• _WORK REQUIRED_
What's needed is a full, exact retyping of the records.

────

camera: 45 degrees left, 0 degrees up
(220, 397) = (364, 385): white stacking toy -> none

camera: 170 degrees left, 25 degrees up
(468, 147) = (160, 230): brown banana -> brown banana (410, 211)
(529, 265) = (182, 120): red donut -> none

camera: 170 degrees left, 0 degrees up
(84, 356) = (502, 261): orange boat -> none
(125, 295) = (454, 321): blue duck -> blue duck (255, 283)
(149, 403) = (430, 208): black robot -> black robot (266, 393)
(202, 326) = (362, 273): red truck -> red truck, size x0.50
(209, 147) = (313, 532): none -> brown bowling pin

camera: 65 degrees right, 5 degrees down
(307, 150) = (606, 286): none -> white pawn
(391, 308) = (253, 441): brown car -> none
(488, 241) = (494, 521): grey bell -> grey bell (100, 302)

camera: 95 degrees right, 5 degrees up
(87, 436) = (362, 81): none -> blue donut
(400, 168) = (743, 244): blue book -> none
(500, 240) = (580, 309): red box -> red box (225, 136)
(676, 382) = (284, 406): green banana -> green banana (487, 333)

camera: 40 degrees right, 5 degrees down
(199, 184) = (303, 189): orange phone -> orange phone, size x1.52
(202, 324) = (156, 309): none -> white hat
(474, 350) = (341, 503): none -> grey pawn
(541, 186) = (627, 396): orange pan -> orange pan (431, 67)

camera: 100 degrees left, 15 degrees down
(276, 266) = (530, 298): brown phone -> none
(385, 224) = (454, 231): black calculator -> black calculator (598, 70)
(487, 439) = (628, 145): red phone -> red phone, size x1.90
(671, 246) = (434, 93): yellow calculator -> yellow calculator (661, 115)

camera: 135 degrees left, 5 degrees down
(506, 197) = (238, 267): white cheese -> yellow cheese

────

• _RESPONSE_
camera: 45 degrees left, 0 degrees up
(220, 397) = (364, 385): white stacking toy -> none

camera: 170 degrees left, 25 degrees up
(468, 147) = (160, 230): brown banana -> brown banana (410, 211)
(529, 265) = (182, 120): red donut -> none

camera: 170 degrees left, 0 degrees up
(84, 356) = (502, 261): orange boat -> none
(125, 295) = (454, 321): blue duck -> blue duck (255, 283)
(149, 403) = (430, 208): black robot -> black robot (266, 393)
(202, 326) = (362, 273): red truck -> red truck, size x0.50
(209, 147) = (313, 532): none -> brown bowling pin

camera: 65 degrees right, 5 degrees down
(307, 150) = (606, 286): none -> white pawn
(391, 308) = (253, 441): brown car -> none
(488, 241) = (494, 521): grey bell -> grey bell (100, 302)

camera: 95 degrees right, 5 degrees up
(87, 436) = (362, 81): none -> blue donut
(400, 168) = (743, 244): blue book -> none
(500, 240) = (580, 309): red box -> red box (225, 136)
(676, 382) = (284, 406): green banana -> green banana (487, 333)

camera: 40 degrees right, 5 degrees down
(199, 184) = (303, 189): orange phone -> orange phone, size x1.52
(202, 324) = (156, 309): none -> white hat
(474, 350) = (341, 503): none -> grey pawn
(541, 186) = (627, 396): orange pan -> orange pan (431, 67)

camera: 100 degrees left, 15 degrees down
(276, 266) = (530, 298): brown phone -> none
(385, 224) = (454, 231): black calculator -> black calculator (598, 70)
(487, 439) = (628, 145): red phone -> red phone, size x1.90
(671, 246) = (434, 93): yellow calculator -> yellow calculator (661, 115)

camera: 135 degrees left, 5 degrees down
(506, 197) = (238, 267): white cheese -> yellow cheese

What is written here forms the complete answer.